What is needed ▸
Every line of the data below should be written out word for word.

====================

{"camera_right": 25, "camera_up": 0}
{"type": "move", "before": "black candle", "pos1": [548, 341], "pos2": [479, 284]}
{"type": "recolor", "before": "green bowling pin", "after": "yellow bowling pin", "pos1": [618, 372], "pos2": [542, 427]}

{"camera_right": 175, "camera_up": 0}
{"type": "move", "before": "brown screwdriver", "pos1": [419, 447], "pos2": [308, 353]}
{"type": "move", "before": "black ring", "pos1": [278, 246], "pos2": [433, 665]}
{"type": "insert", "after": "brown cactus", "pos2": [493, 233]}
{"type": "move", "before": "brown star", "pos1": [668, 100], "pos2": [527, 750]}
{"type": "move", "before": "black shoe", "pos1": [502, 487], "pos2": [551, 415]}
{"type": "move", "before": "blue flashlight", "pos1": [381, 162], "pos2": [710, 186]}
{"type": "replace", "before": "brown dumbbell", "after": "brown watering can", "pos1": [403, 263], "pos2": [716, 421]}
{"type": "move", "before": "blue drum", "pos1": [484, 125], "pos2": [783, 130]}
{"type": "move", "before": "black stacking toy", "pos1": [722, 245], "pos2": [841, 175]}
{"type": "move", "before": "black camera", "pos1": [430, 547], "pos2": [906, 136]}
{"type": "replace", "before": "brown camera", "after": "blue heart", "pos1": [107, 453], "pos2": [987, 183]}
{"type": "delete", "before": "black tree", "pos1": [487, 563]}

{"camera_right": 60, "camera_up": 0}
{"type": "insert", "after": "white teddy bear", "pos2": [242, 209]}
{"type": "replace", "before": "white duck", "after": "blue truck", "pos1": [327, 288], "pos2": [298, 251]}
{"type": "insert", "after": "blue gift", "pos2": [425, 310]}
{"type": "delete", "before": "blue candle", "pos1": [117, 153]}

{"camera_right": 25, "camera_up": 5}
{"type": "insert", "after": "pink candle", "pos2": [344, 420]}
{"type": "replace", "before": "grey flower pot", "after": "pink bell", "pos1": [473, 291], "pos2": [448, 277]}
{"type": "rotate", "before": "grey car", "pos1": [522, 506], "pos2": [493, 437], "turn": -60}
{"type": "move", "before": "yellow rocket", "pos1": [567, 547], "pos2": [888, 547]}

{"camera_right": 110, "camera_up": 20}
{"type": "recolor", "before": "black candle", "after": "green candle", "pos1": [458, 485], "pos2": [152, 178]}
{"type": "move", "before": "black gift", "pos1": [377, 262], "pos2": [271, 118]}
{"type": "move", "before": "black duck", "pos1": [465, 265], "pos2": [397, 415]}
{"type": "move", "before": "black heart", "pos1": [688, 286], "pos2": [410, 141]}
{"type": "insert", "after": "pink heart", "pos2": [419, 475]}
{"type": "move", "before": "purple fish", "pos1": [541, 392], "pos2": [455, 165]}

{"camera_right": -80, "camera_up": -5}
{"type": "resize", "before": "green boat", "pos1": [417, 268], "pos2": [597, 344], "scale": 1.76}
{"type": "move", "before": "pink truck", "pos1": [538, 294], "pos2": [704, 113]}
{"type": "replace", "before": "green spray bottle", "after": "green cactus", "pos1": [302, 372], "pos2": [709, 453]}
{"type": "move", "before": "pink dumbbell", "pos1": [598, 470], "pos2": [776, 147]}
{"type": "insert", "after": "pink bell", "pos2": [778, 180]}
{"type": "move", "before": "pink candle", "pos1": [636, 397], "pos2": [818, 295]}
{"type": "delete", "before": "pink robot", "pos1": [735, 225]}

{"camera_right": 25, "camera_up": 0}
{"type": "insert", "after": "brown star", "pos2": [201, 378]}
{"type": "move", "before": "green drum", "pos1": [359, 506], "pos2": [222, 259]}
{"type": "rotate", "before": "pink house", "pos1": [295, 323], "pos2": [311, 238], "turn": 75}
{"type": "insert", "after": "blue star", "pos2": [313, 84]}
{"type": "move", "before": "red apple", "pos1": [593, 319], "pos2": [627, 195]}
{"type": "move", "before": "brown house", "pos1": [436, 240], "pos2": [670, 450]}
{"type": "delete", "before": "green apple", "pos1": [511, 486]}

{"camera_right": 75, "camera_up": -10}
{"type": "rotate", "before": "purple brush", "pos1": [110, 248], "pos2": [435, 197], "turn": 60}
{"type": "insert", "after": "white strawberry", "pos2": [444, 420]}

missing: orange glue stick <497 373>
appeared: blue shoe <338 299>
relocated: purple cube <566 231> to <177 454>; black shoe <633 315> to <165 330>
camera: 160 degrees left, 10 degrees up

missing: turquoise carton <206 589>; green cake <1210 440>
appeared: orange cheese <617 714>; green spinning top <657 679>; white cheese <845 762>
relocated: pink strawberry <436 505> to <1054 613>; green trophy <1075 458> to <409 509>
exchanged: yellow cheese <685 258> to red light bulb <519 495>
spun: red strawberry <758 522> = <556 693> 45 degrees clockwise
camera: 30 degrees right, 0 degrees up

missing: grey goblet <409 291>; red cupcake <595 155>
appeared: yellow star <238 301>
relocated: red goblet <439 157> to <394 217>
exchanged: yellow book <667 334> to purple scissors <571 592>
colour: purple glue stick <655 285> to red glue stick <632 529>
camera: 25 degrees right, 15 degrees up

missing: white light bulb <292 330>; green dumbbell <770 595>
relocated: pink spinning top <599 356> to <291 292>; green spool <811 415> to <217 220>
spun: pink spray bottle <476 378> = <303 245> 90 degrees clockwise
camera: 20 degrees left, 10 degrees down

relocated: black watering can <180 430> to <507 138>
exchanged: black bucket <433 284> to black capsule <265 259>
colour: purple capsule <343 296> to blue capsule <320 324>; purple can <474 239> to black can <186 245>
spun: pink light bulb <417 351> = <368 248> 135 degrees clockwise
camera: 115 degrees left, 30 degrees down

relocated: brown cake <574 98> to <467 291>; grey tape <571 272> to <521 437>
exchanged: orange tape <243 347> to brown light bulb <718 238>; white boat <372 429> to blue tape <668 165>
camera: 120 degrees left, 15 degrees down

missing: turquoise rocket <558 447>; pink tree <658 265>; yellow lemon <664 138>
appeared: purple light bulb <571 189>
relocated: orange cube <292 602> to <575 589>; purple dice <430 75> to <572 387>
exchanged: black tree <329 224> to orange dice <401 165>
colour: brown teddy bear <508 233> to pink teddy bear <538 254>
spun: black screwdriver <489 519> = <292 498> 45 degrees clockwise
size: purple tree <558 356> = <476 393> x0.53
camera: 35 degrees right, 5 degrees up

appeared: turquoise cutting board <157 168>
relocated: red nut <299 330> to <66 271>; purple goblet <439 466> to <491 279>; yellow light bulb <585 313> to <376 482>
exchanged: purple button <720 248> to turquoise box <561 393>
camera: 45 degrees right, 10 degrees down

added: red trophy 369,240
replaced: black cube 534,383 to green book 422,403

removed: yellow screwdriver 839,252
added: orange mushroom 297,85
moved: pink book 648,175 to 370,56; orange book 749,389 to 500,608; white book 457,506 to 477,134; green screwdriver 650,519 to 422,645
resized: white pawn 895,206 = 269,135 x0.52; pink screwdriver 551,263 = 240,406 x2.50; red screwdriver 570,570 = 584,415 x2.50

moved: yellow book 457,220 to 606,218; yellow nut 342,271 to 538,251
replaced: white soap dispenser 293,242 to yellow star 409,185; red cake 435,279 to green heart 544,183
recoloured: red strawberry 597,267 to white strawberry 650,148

====================

Response below ▸
{"camera_right": 25, "camera_up": 0}
{"type": "move", "before": "black candle", "pos1": [548, 341], "pos2": [479, 284]}
{"type": "recolor", "before": "green bowling pin", "after": "yellow bowling pin", "pos1": [618, 372], "pos2": [542, 427]}

{"camera_right": 175, "camera_up": 0}
{"type": "move", "before": "brown screwdriver", "pos1": [419, 447], "pos2": [308, 353]}
{"type": "move", "before": "black ring", "pos1": [278, 246], "pos2": [433, 665]}
{"type": "insert", "after": "brown cactus", "pos2": [493, 233]}
{"type": "move", "before": "brown star", "pos1": [668, 100], "pos2": [527, 750]}
{"type": "move", "before": "black shoe", "pos1": [502, 487], "pos2": [551, 415]}
{"type": "move", "before": "blue flashlight", "pos1": [381, 162], "pos2": [710, 186]}
{"type": "replace", "before": "brown dumbbell", "after": "brown watering can", "pos1": [403, 263], "pos2": [716, 421]}
{"type": "move", "before": "blue drum", "pos1": [484, 125], "pos2": [783, 130]}
{"type": "move", "before": "black stacking toy", "pos1": [722, 245], "pos2": [841, 175]}
{"type": "move", "before": "black camera", "pos1": [430, 547], "pos2": [906, 136]}
{"type": "replace", "before": "brown camera", "after": "blue heart", "pos1": [107, 453], "pos2": [987, 183]}
{"type": "delete", "before": "black tree", "pos1": [487, 563]}

{"camera_right": 60, "camera_up": 0}
{"type": "insert", "after": "white teddy bear", "pos2": [242, 209]}
{"type": "replace", "before": "white duck", "after": "blue truck", "pos1": [327, 288], "pos2": [298, 251]}
{"type": "insert", "after": "blue gift", "pos2": [425, 310]}
{"type": "delete", "before": "blue candle", "pos1": [117, 153]}

{"camera_right": 25, "camera_up": 5}
{"type": "insert", "after": "pink candle", "pos2": [344, 420]}
{"type": "replace", "before": "grey flower pot", "after": "pink bell", "pos1": [473, 291], "pos2": [448, 277]}
{"type": "rotate", "before": "grey car", "pos1": [522, 506], "pos2": [493, 437], "turn": -60}
{"type": "move", "before": "yellow rocket", "pos1": [567, 547], "pos2": [888, 547]}

{"camera_right": 110, "camera_up": 20}
{"type": "recolor", "before": "black candle", "after": "green candle", "pos1": [458, 485], "pos2": [152, 178]}
{"type": "move", "before": "black gift", "pos1": [377, 262], "pos2": [271, 118]}
{"type": "move", "before": "black duck", "pos1": [465, 265], "pos2": [397, 415]}
{"type": "move", "before": "black heart", "pos1": [688, 286], "pos2": [410, 141]}
{"type": "insert", "after": "pink heart", "pos2": [419, 475]}
{"type": "move", "before": "purple fish", "pos1": [541, 392], "pos2": [455, 165]}

{"camera_right": -80, "camera_up": -5}
{"type": "resize", "before": "green boat", "pos1": [417, 268], "pos2": [597, 344], "scale": 1.76}
{"type": "move", "before": "pink truck", "pos1": [538, 294], "pos2": [704, 113]}
{"type": "replace", "before": "green spray bottle", "after": "green cactus", "pos1": [302, 372], "pos2": [709, 453]}
{"type": "move", "before": "pink dumbbell", "pos1": [598, 470], "pos2": [776, 147]}
{"type": "insert", "after": "pink bell", "pos2": [778, 180]}
{"type": "move", "before": "pink candle", "pos1": [636, 397], "pos2": [818, 295]}
{"type": "delete", "before": "pink robot", "pos1": [735, 225]}

{"camera_right": 25, "camera_up": 0}
{"type": "insert", "after": "brown star", "pos2": [201, 378]}
{"type": "move", "before": "green drum", "pos1": [359, 506], "pos2": [222, 259]}
{"type": "rotate", "before": "pink house", "pos1": [295, 323], "pos2": [311, 238], "turn": 75}
{"type": "insert", "after": "blue star", "pos2": [313, 84]}
{"type": "move", "before": "red apple", "pos1": [593, 319], "pos2": [627, 195]}
{"type": "move", "before": "brown house", "pos1": [436, 240], "pos2": [670, 450]}
{"type": "delete", "before": "green apple", "pos1": [511, 486]}

{"camera_right": 75, "camera_up": -10}
{"type": "rotate", "before": "purple brush", "pos1": [110, 248], "pos2": [435, 197], "turn": 60}
{"type": "insert", "after": "white strawberry", "pos2": [444, 420]}

missing: orange glue stick <497 373>
appeared: blue shoe <338 299>
relocated: purple cube <566 231> to <177 454>; black shoe <633 315> to <165 330>
camera: 160 degrees left, 10 degrees up

missing: turquoise carton <206 589>; green cake <1210 440>
appeared: orange cheese <617 714>; green spinning top <657 679>; white cheese <845 762>
relocated: pink strawberry <436 505> to <1054 613>; green trophy <1075 458> to <409 509>
exchanged: yellow cheese <685 258> to red light bulb <519 495>
spun: red strawberry <758 522> = <556 693> 45 degrees clockwise
camera: 30 degrees right, 0 degrees up

missing: grey goblet <409 291>; red cupcake <595 155>
appeared: yellow star <238 301>
relocated: red goblet <439 157> to <394 217>
exchanged: yellow book <667 334> to purple scissors <571 592>
colour: purple glue stick <655 285> to red glue stick <632 529>
camera: 25 degrees right, 15 degrees up

missing: white light bulb <292 330>; green dumbbell <770 595>
relocated: pink spinning top <599 356> to <291 292>; green spool <811 415> to <217 220>
spun: pink spray bottle <476 378> = <303 245> 90 degrees clockwise
camera: 20 degrees left, 10 degrees down

relocated: black watering can <180 430> to <507 138>
exchanged: black bucket <433 284> to black capsule <265 259>
colour: purple capsule <343 296> to blue capsule <320 324>; purple can <474 239> to black can <186 245>
spun: pink light bulb <417 351> = <368 248> 135 degrees clockwise
camera: 115 degrees left, 30 degrees down

relocated: brown cake <574 98> to <467 291>; grey tape <571 272> to <521 437>
exchanged: orange tape <243 347> to brown light bulb <718 238>; white boat <372 429> to blue tape <668 165>
camera: 120 degrees left, 15 degrees down

missing: turquoise rocket <558 447>; pink tree <658 265>; yellow lemon <664 138>
appeared: purple light bulb <571 189>
relocated: orange cube <292 602> to <575 589>; purple dice <430 75> to <572 387>
exchanged: black tree <329 224> to orange dice <401 165>
colour: brown teddy bear <508 233> to pink teddy bear <538 254>
spun: black screwdriver <489 519> = <292 498> 45 degrees clockwise
size: purple tree <558 356> = <476 393> x0.53
camera: 35 degrees right, 5 degrees up

appeared: turquoise cutting board <157 168>
relocated: red nut <299 330> to <66 271>; purple goblet <439 466> to <491 279>; yellow light bulb <585 313> to <376 482>
exchanged: purple button <720 248> to turquoise box <561 393>
camera: 45 degrees right, 10 degrees down

added: red trophy 369,240
replaced: black cube 534,383 to green book 422,403

removed: yellow screwdriver 839,252
added: orange mushroom 297,85
moved: pink book 648,175 to 370,56; orange book 749,389 to 500,608; white book 457,506 to 477,134; green screwdriver 650,519 to 422,645
resized: white pawn 895,206 = 269,135 x0.52; pink screwdriver 551,263 = 240,406 x2.50; red screwdriver 570,570 = 584,415 x2.50

moved: yellow book 457,220 to 606,218; yellow nut 342,271 to 538,251
replaced: white soap dispenser 293,242 to yellow star 409,185; red cake 435,279 to green heart 544,183
recoloured: red strawberry 597,267 to white strawberry 650,148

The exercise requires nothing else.